**EXERCISE GOAL**.
Please reproduce every one of the entries below word for word, leaving out the pictures.
--- Start of EXERCISE MATERIAL ---
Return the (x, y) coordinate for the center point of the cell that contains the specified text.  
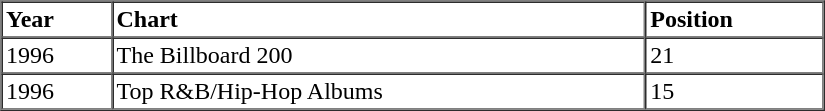
Year (57, 20)
The Billboard 200 (379, 56)
Chart (379, 20)
21 (735, 56)
Position (735, 20)
15 (735, 92)
Top R&B/Hip-Hop Albums (379, 92)
Pinpoint the cell where the given text exists, returning its (X, Y) midpoint coordinate. 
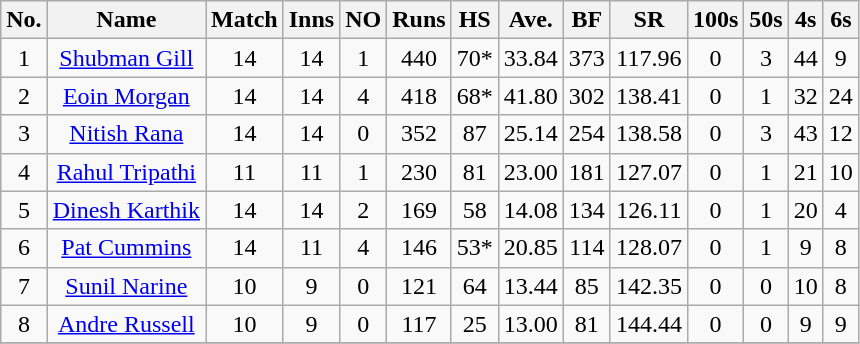
No. (24, 20)
14.08 (530, 210)
Sunil Narine (126, 286)
SR (648, 20)
Ave. (530, 20)
440 (419, 58)
144.44 (648, 324)
Runs (419, 20)
302 (586, 96)
7 (24, 286)
Pat Cummins (126, 248)
87 (474, 134)
254 (586, 134)
12 (840, 134)
68* (474, 96)
20.85 (530, 248)
58 (474, 210)
6s (840, 20)
Rahul Tripathi (126, 172)
138.58 (648, 134)
373 (586, 58)
352 (419, 134)
24 (840, 96)
6 (24, 248)
142.35 (648, 286)
127.07 (648, 172)
5 (24, 210)
418 (419, 96)
NO (364, 20)
114 (586, 248)
4s (806, 20)
Eoin Morgan (126, 96)
BF (586, 20)
32 (806, 96)
HS (474, 20)
Andre Russell (126, 324)
Name (126, 20)
Nitish Rana (126, 134)
146 (419, 248)
43 (806, 134)
Match (245, 20)
64 (474, 286)
117.96 (648, 58)
41.80 (530, 96)
21 (806, 172)
53* (474, 248)
25.14 (530, 134)
85 (586, 286)
Inns (311, 20)
20 (806, 210)
169 (419, 210)
13.44 (530, 286)
Shubman Gill (126, 58)
138.41 (648, 96)
23.00 (530, 172)
Dinesh Karthik (126, 210)
25 (474, 324)
117 (419, 324)
134 (586, 210)
121 (419, 286)
33.84 (530, 58)
70* (474, 58)
128.07 (648, 248)
50s (766, 20)
181 (586, 172)
100s (715, 20)
230 (419, 172)
13.00 (530, 324)
126.11 (648, 210)
44 (806, 58)
Detect which cell encompasses the target text, then output its (X, Y) center coordinate. 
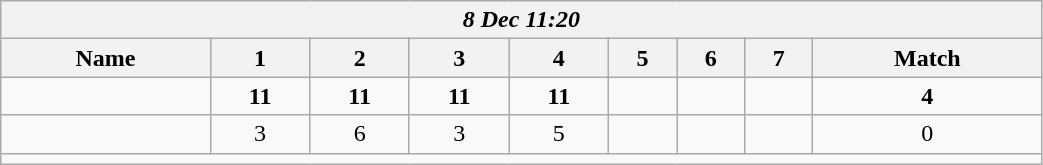
2 (360, 58)
8 Dec 11:20 (522, 20)
Name (106, 58)
1 (260, 58)
Match (928, 58)
0 (928, 134)
7 (779, 58)
Pinpoint the cell where the given text exists, returning its (x, y) midpoint coordinate. 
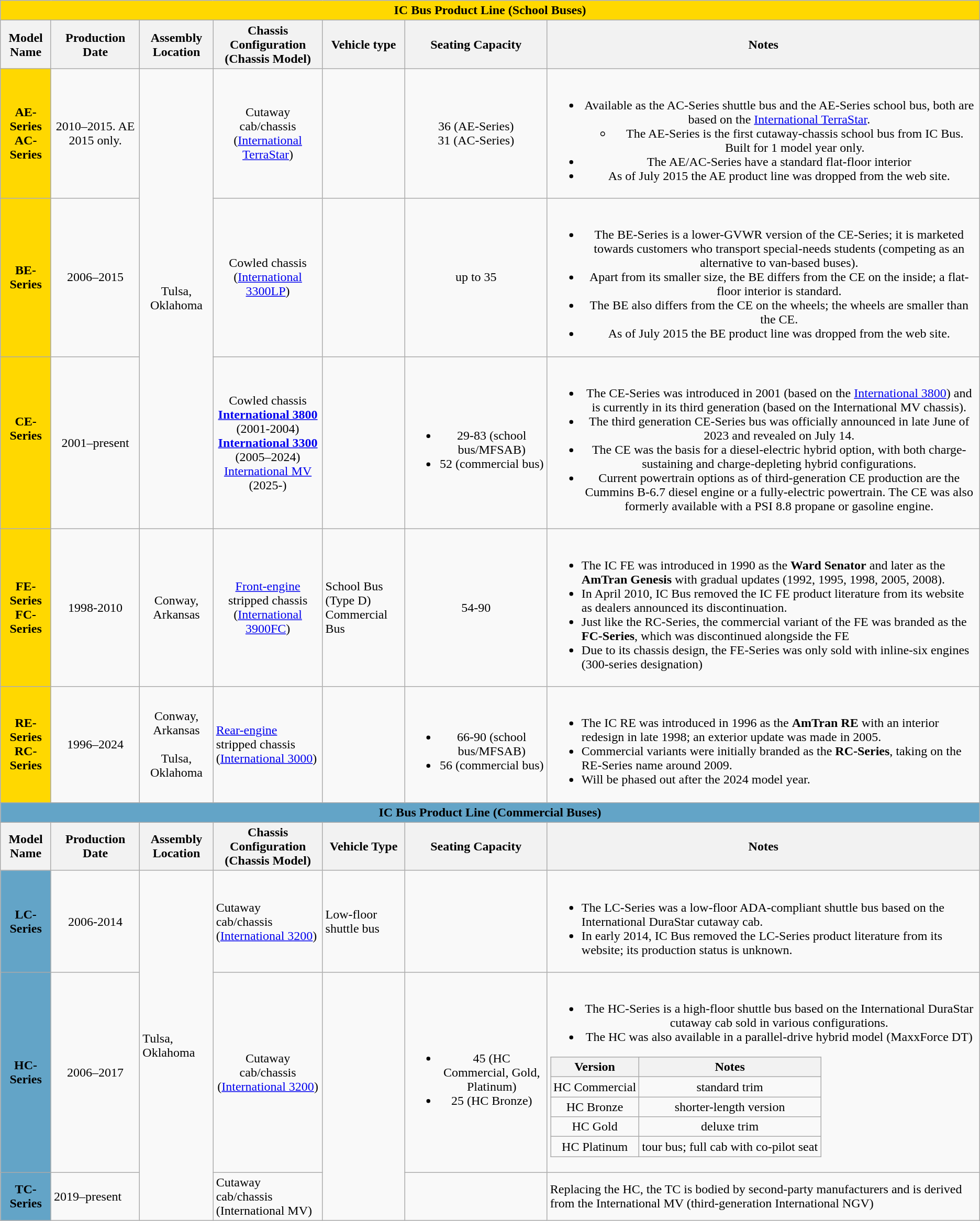
HC Bronze (595, 1107)
2010–2015. AE 2015 only. (95, 133)
2006-2014 (95, 921)
CE-Series (26, 443)
BE-Series (26, 277)
HC Commercial (595, 1087)
HC Platinum (595, 1147)
2006–2015 (95, 277)
Cowled chassis(International 3300LP) (268, 277)
54-90 (476, 608)
66-90 (school bus/MFSAB)56 (commercial bus) (476, 744)
RE-SeriesRC-Series (26, 744)
Low-floor shuttle bus (363, 921)
1996–2024 (95, 744)
IC Bus Product Line (School Buses) (490, 10)
Vehicle Type (363, 847)
standard trim (730, 1087)
TC-Series (26, 1197)
HC Gold (595, 1127)
Version (595, 1067)
HC-Series (26, 1072)
Rear-engine stripped chassis(International 3000) (268, 744)
LC-Series (26, 921)
AE-SeriesAC-Series (26, 133)
29-83 (school bus/MFSAB)52 (commercial bus) (476, 443)
shorter-length version (730, 1107)
IC Bus Product Line (Commercial Buses) (490, 812)
Cutaway cab/chassis(International MV) (268, 1197)
Conway, ArkansasTulsa, Oklahoma (176, 744)
up to 35 (476, 277)
2019–present (95, 1197)
45 (HC Commercial, Gold, Platinum)25 (HC Bronze) (476, 1072)
tour bus; full cab with co-pilot seat (730, 1147)
36 (AE-Series) 31 (AC-Series) (476, 133)
FE-SeriesFC-Series (26, 608)
2006–2017 (95, 1072)
Front-engine stripped chassis(International 3900FC) (268, 608)
Vehicle type (363, 44)
Conway, Arkansas (176, 608)
Cowled chassisInternational 3800 (2001-2004)International 3300(2005–2024)International MV(2025-) (268, 443)
deluxe trim (730, 1127)
Cutaway cab/chassis(International TerraStar) (268, 133)
Replacing the HC, the TC is bodied by second-party manufacturers and is derived from the International MV (third-generation International NGV) (763, 1197)
2001–present (95, 443)
School Bus (Type D)Commercial Bus (363, 608)
1998-2010 (95, 608)
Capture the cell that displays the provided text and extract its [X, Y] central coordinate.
--- End of EXERCISE MATERIAL ---
**RESULT OF THE EXERCISE**.
Return the (x, y) coordinate for the center point of the cell that contains the specified text.  
Year (57, 20)
The Billboard 200 (379, 56)
Chart (379, 20)
21 (735, 56)
Position (735, 20)
15 (735, 92)
Top R&B/Hip-Hop Albums (379, 92)
Pinpoint the cell where the given text exists, returning its (X, Y) midpoint coordinate. 
No. (24, 20)
14.08 (530, 210)
Sunil Narine (126, 286)
SR (648, 20)
Ave. (530, 20)
440 (419, 58)
144.44 (648, 324)
Runs (419, 20)
302 (586, 96)
7 (24, 286)
Pat Cummins (126, 248)
87 (474, 134)
254 (586, 134)
12 (840, 134)
68* (474, 96)
20.85 (530, 248)
58 (474, 210)
6s (840, 20)
Rahul Tripathi (126, 172)
138.58 (648, 134)
373 (586, 58)
352 (419, 134)
24 (840, 96)
6 (24, 248)
142.35 (648, 286)
127.07 (648, 172)
5 (24, 210)
418 (419, 96)
NO (364, 20)
114 (586, 248)
4s (806, 20)
Eoin Morgan (126, 96)
BF (586, 20)
32 (806, 96)
HS (474, 20)
Andre Russell (126, 324)
Name (126, 20)
Nitish Rana (126, 134)
146 (419, 248)
43 (806, 134)
Match (245, 20)
64 (474, 286)
117.96 (648, 58)
41.80 (530, 96)
21 (806, 172)
53* (474, 248)
25.14 (530, 134)
85 (586, 286)
Inns (311, 20)
20 (806, 210)
169 (419, 210)
13.44 (530, 286)
Shubman Gill (126, 58)
138.41 (648, 96)
23.00 (530, 172)
Dinesh Karthik (126, 210)
25 (474, 324)
117 (419, 324)
134 (586, 210)
121 (419, 286)
33.84 (530, 58)
70* (474, 58)
128.07 (648, 248)
50s (766, 20)
181 (586, 172)
100s (715, 20)
230 (419, 172)
13.00 (530, 324)
126.11 (648, 210)
44 (806, 58)
Detect which cell encompasses the target text, then output its (X, Y) center coordinate. 
2 (360, 58)
8 Dec 11:20 (522, 20)
Name (106, 58)
1 (260, 58)
Match (928, 58)
0 (928, 134)
7 (779, 58)
Pinpoint the cell where the given text exists, returning its (x, y) midpoint coordinate. 
HC Bronze (595, 1107)
2010–2015. AE 2015 only. (95, 133)
2006-2014 (95, 921)
CE-Series (26, 443)
BE-Series (26, 277)
HC Commercial (595, 1087)
HC Platinum (595, 1147)
2006–2015 (95, 277)
Cowled chassis(International 3300LP) (268, 277)
54-90 (476, 608)
66-90 (school bus/MFSAB)56 (commercial bus) (476, 744)
RE-SeriesRC-Series (26, 744)
Low-floor shuttle bus (363, 921)
1996–2024 (95, 744)
IC Bus Product Line (School Buses) (490, 10)
Vehicle Type (363, 847)
standard trim (730, 1087)
TC-Series (26, 1197)
HC Gold (595, 1127)
Version (595, 1067)
HC-Series (26, 1072)
Rear-engine stripped chassis(International 3000) (268, 744)
LC-Series (26, 921)
AE-SeriesAC-Series (26, 133)
29-83 (school bus/MFSAB)52 (commercial bus) (476, 443)
shorter-length version (730, 1107)
IC Bus Product Line (Commercial Buses) (490, 812)
Cutaway cab/chassis(International MV) (268, 1197)
Conway, ArkansasTulsa, Oklahoma (176, 744)
up to 35 (476, 277)
2019–present (95, 1197)
45 (HC Commercial, Gold, Platinum)25 (HC Bronze) (476, 1072)
tour bus; full cab with co-pilot seat (730, 1147)
36 (AE-Series) 31 (AC-Series) (476, 133)
FE-SeriesFC-Series (26, 608)
2006–2017 (95, 1072)
Front-engine stripped chassis(International 3900FC) (268, 608)
Vehicle type (363, 44)
Conway, Arkansas (176, 608)
Cowled chassisInternational 3800 (2001-2004)International 3300(2005–2024)International MV(2025-) (268, 443)
deluxe trim (730, 1127)
Cutaway cab/chassis(International TerraStar) (268, 133)
Replacing the HC, the TC is bodied by second-party manufacturers and is derived from the International MV (third-generation International NGV) (763, 1197)
2001–present (95, 443)
School Bus (Type D)Commercial Bus (363, 608)
1998-2010 (95, 608)
Capture the cell that displays the provided text and extract its [X, Y] central coordinate.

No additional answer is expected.